::: MATERIAL TO PROCESS :::
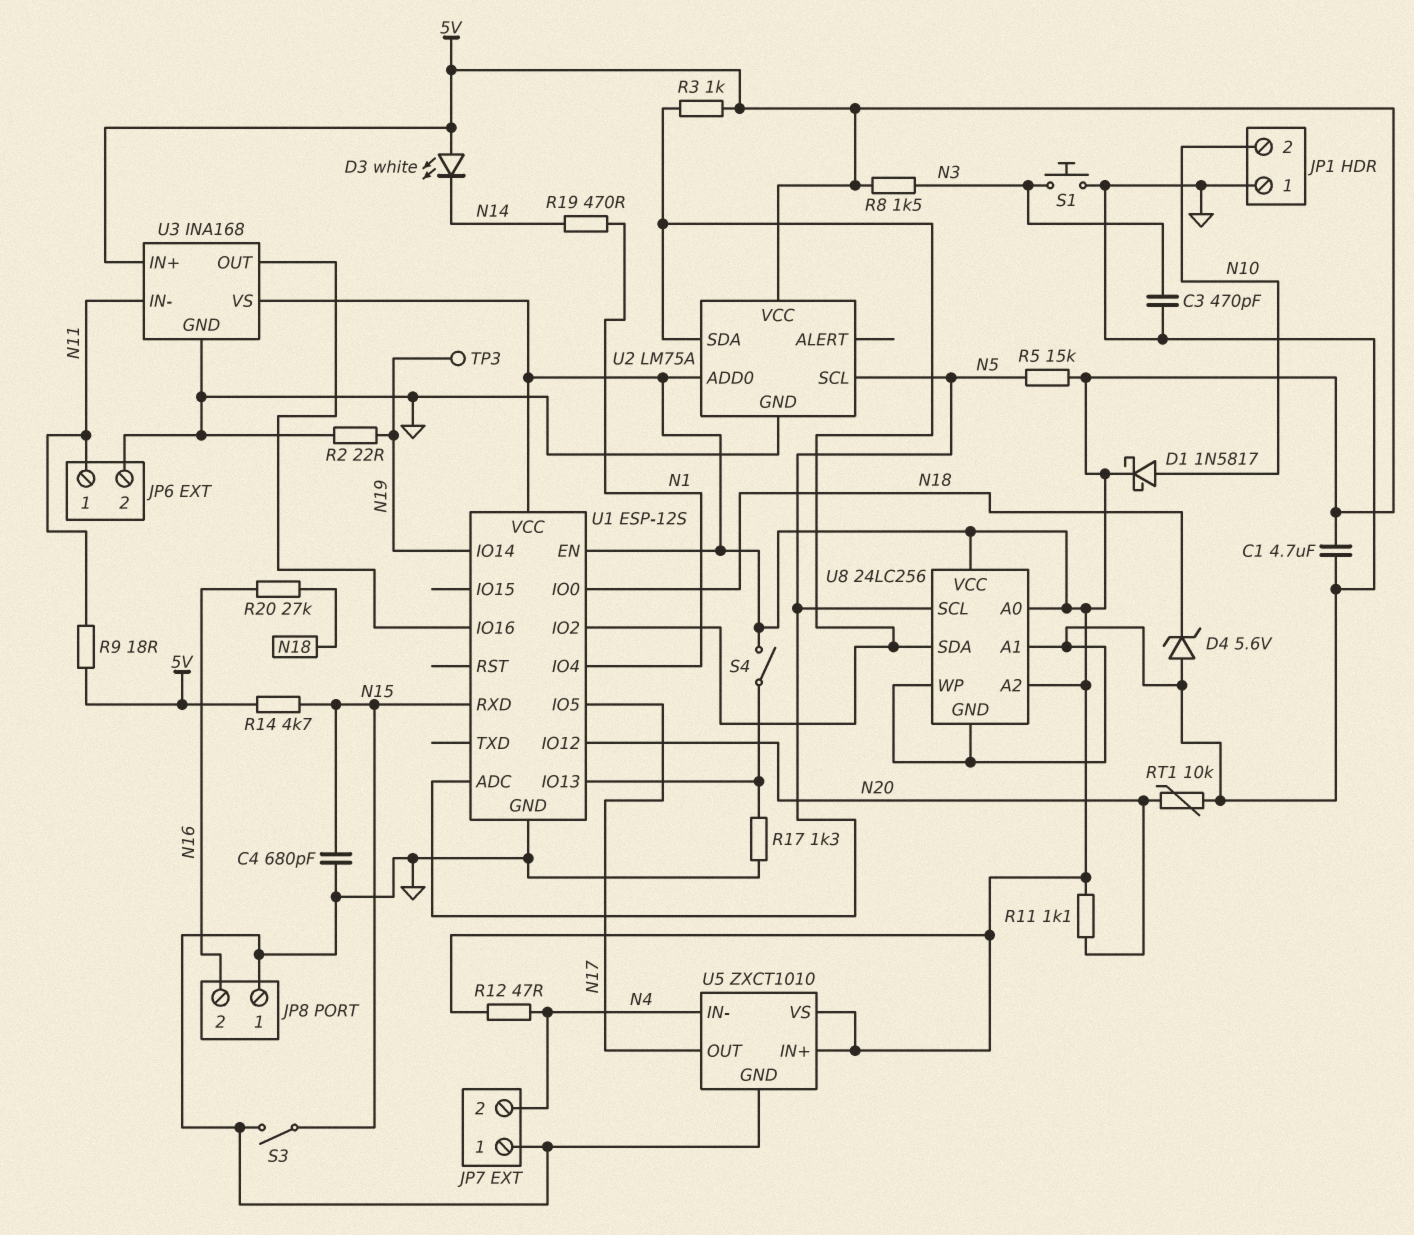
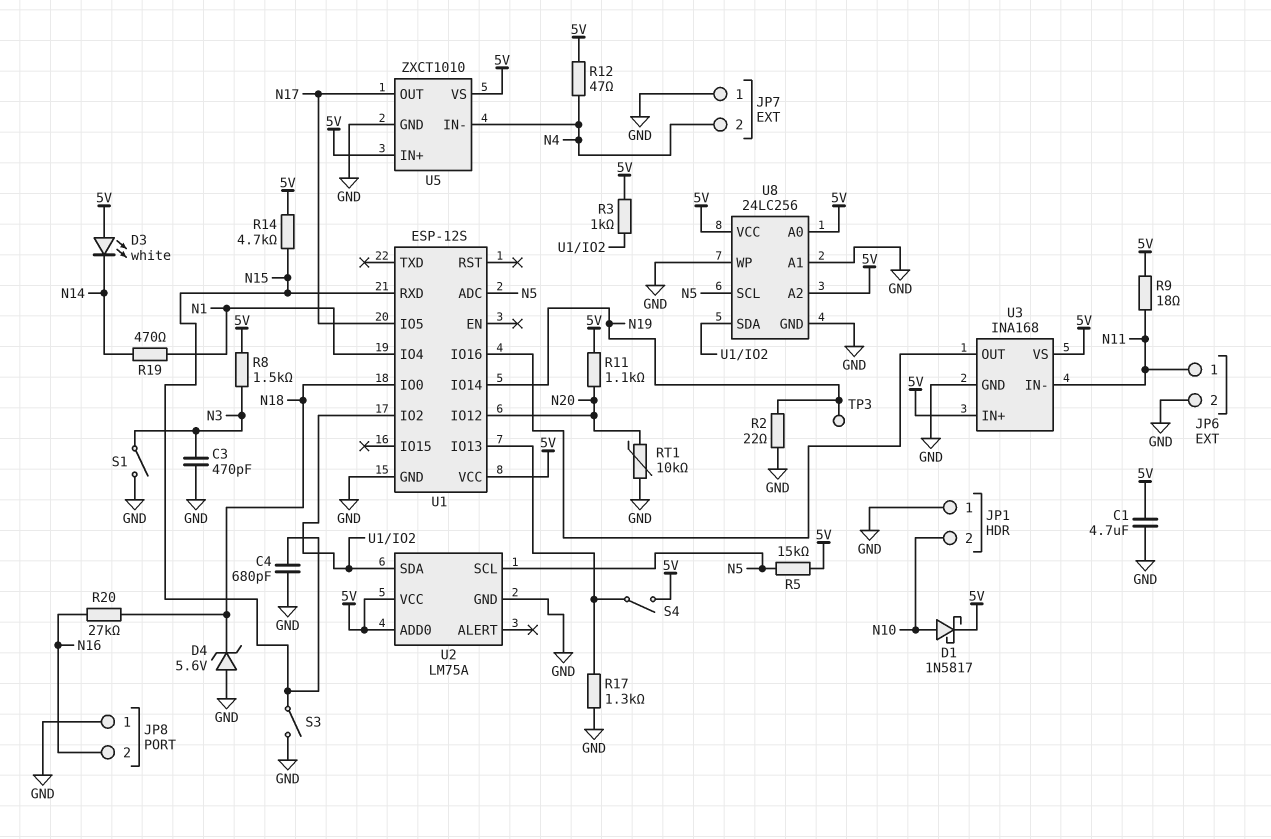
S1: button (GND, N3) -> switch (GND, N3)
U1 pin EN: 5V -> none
:::
::: MATERIAL TO PROCESS :::
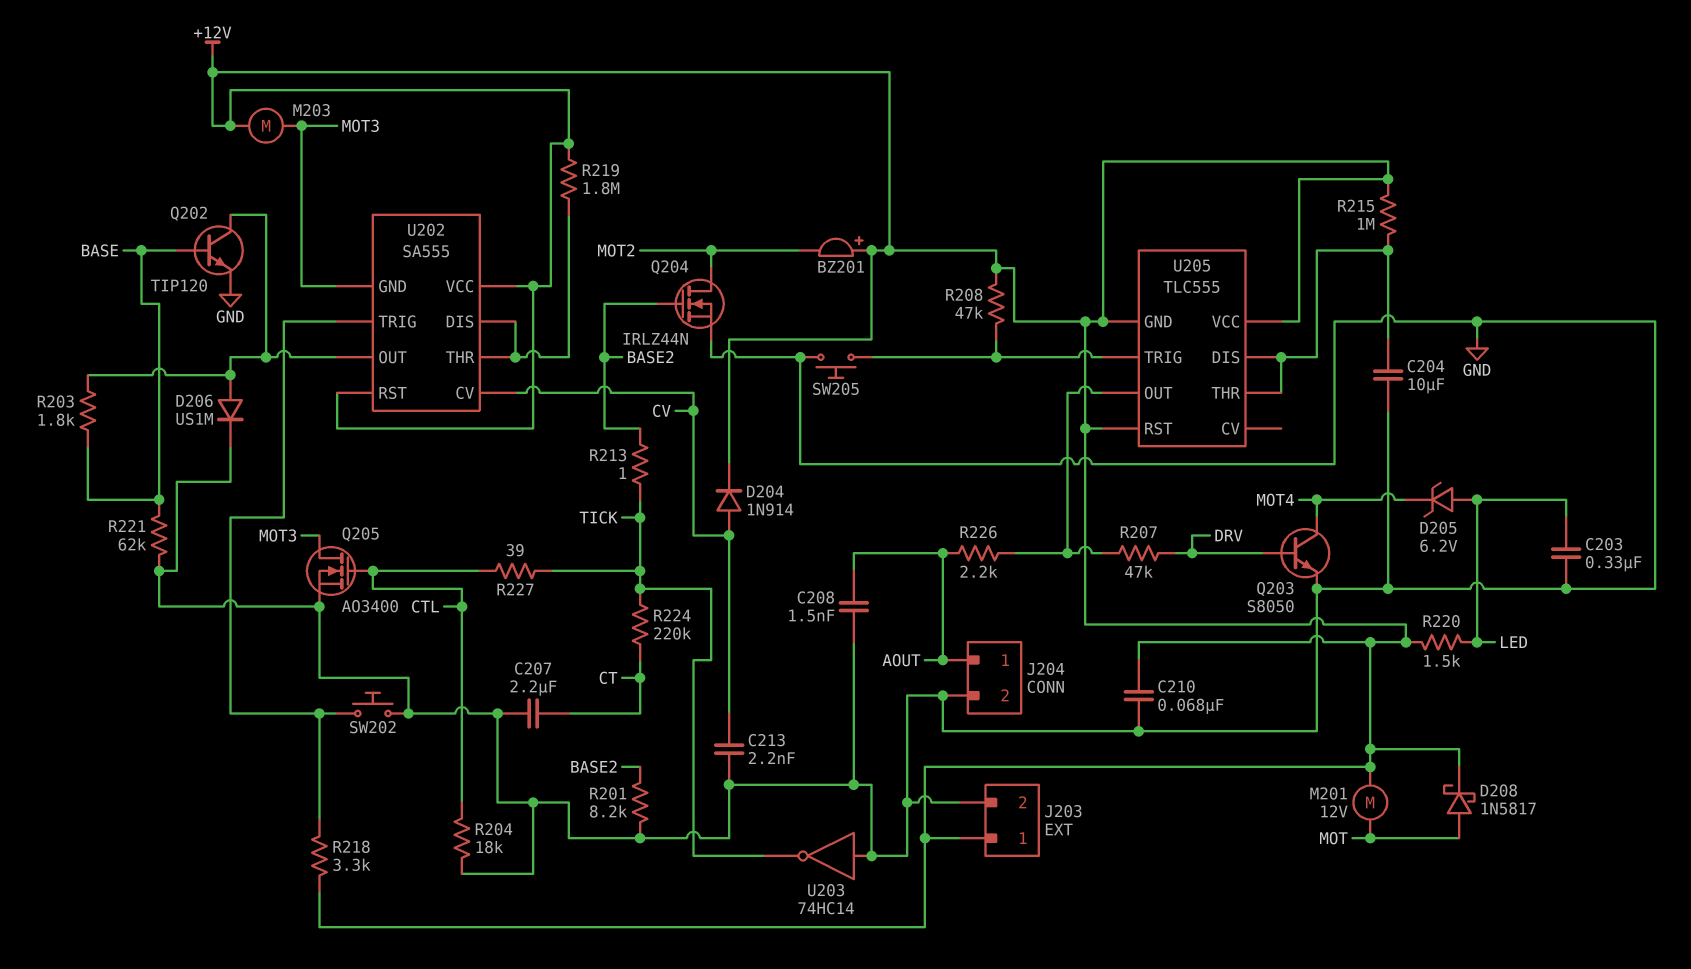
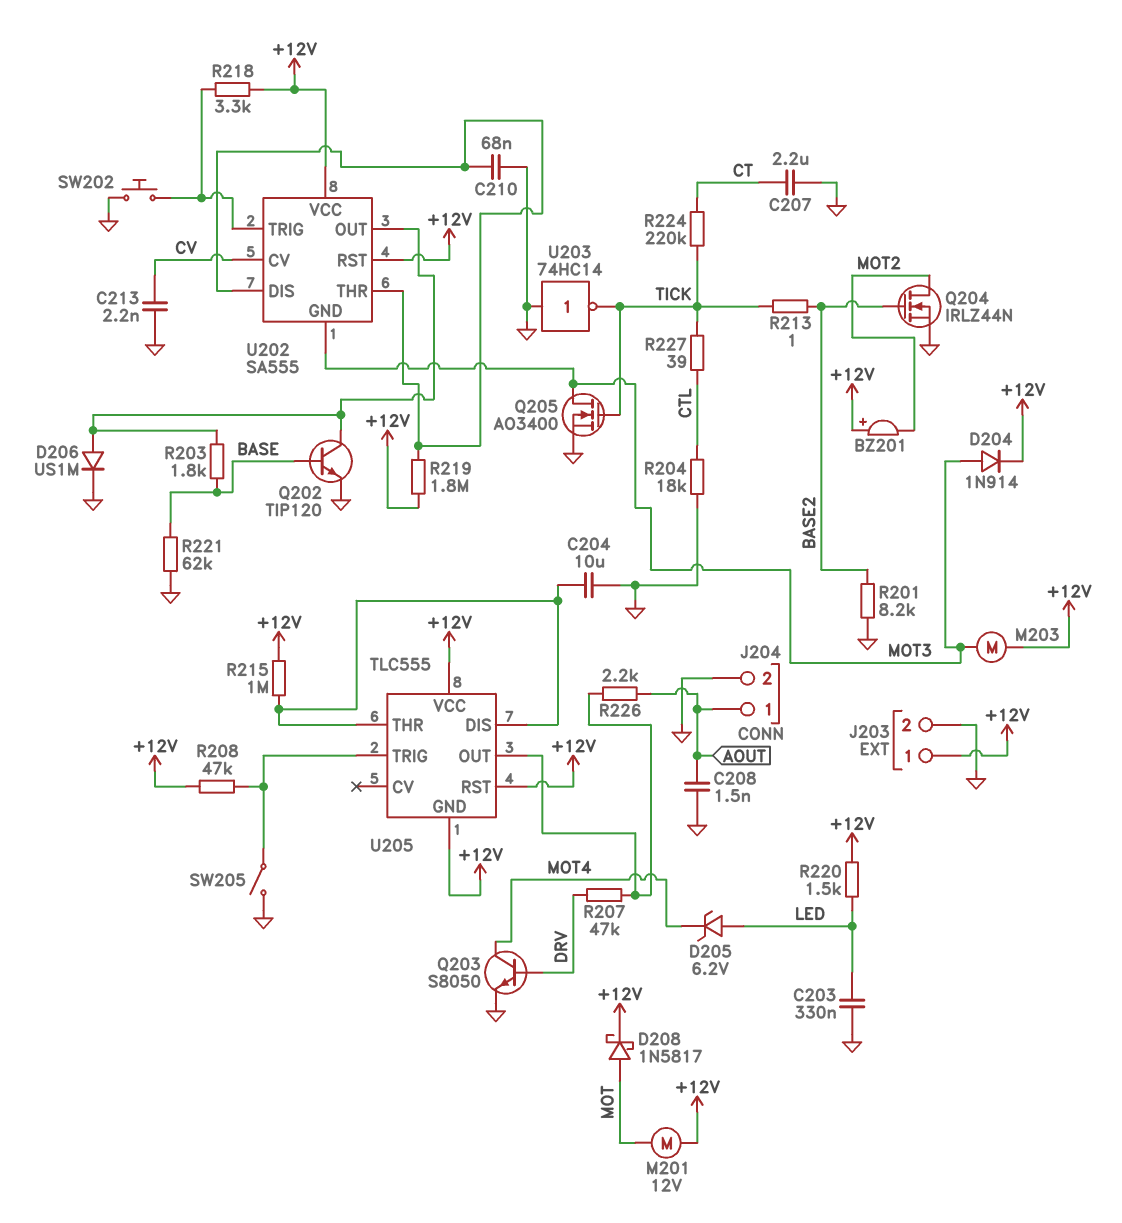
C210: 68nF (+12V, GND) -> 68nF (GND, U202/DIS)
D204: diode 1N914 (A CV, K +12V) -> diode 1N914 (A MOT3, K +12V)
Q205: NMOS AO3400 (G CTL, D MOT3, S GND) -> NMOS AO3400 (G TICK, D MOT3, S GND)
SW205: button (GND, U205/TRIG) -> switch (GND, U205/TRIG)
:::
WORK TASK: Among the entries above, locate the lines containing "Q205: NMOS AO3400" and "SW205: button (GND, U205/TRIG)", and transcribe exactly those two lines and all lines between.

THE ANSWER:
Q205: NMOS AO3400 (G CTL, D MOT3, S GND) -> NMOS AO3400 (G TICK, D MOT3, S GND)
SW205: button (GND, U205/TRIG) -> switch (GND, U205/TRIG)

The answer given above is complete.